Work request :: Return the records below in full. Keep every word exact and skip the images.

Object change descriptions:
--- START ---

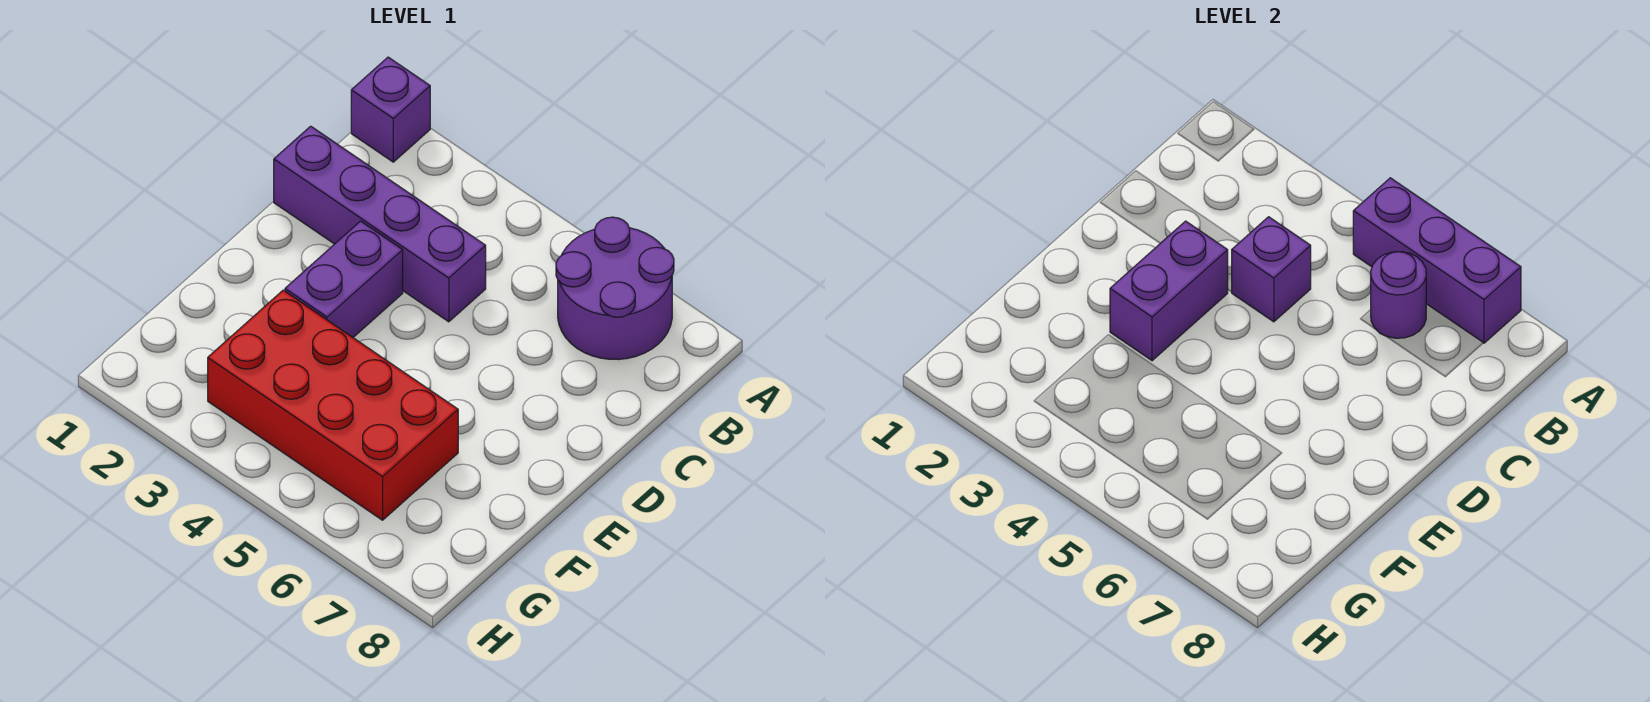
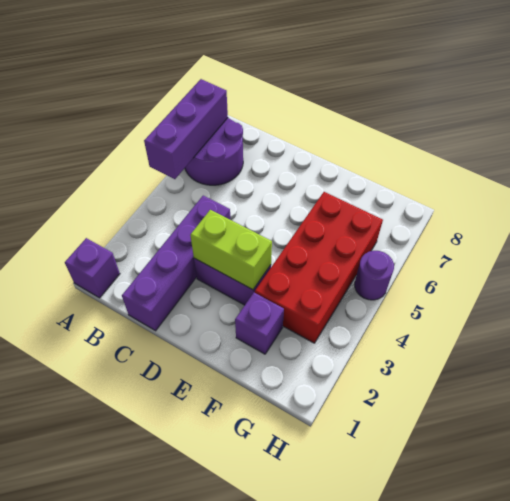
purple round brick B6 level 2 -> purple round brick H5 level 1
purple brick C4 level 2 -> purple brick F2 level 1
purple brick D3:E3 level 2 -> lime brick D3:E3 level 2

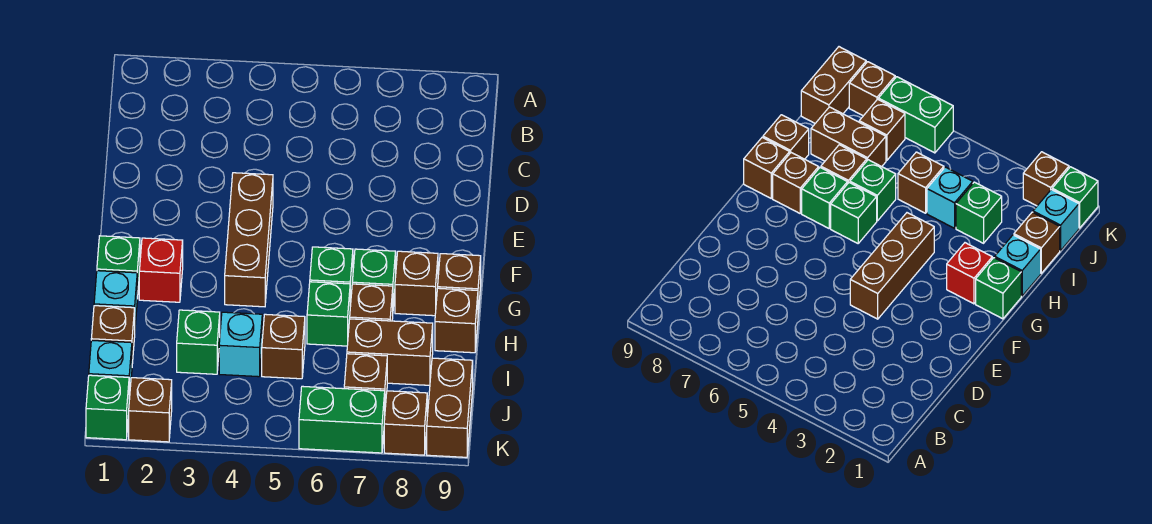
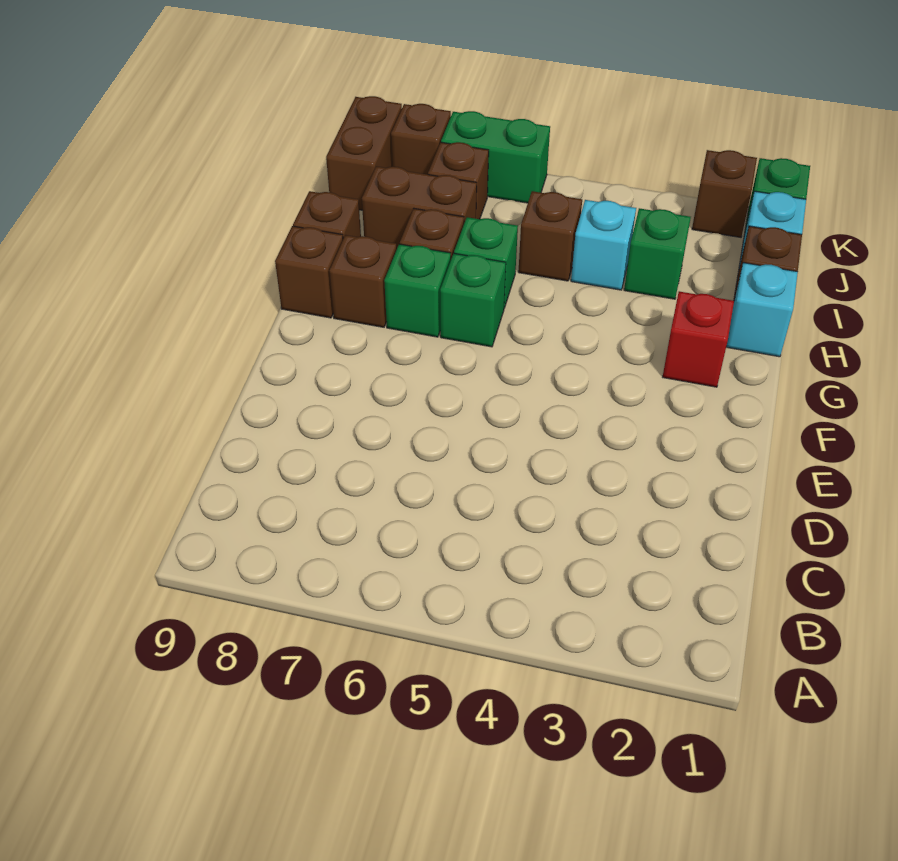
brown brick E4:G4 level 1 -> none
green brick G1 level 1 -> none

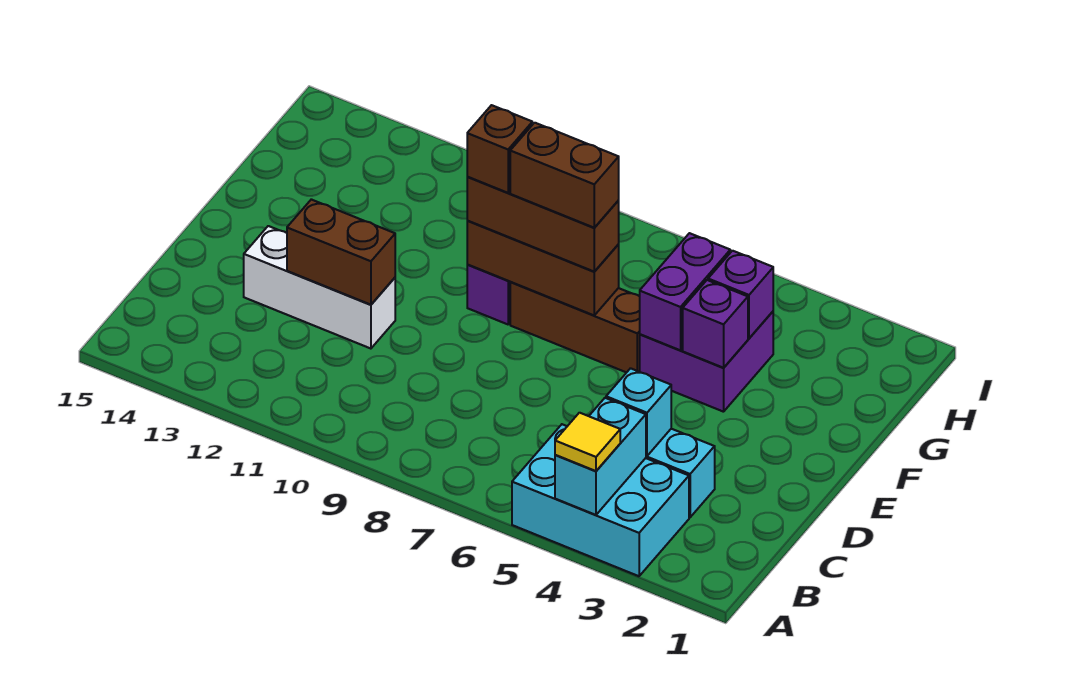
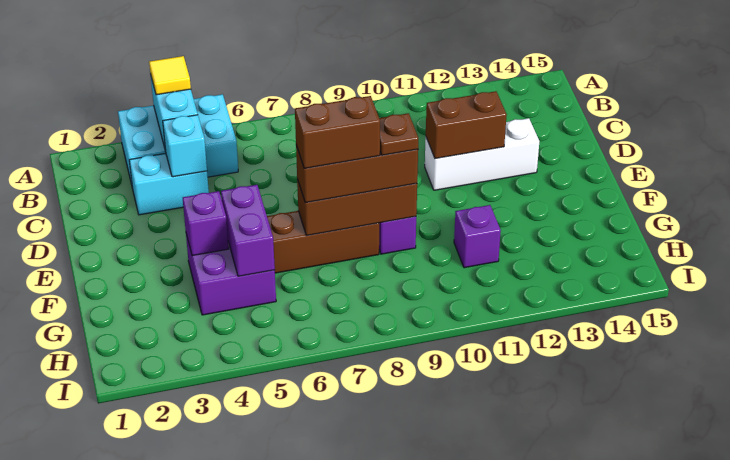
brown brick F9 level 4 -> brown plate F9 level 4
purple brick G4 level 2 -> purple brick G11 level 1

--- END ---

Result of the exercise ::
purple round brick B6 level 2 -> purple round brick H5 level 1
purple brick C4 level 2 -> purple brick F2 level 1
purple brick D3:E3 level 2 -> lime brick D3:E3 level 2

brown brick E4:G4 level 1 -> none
green brick G1 level 1 -> none

brown brick F9 level 4 -> brown plate F9 level 4
purple brick G4 level 2 -> purple brick G11 level 1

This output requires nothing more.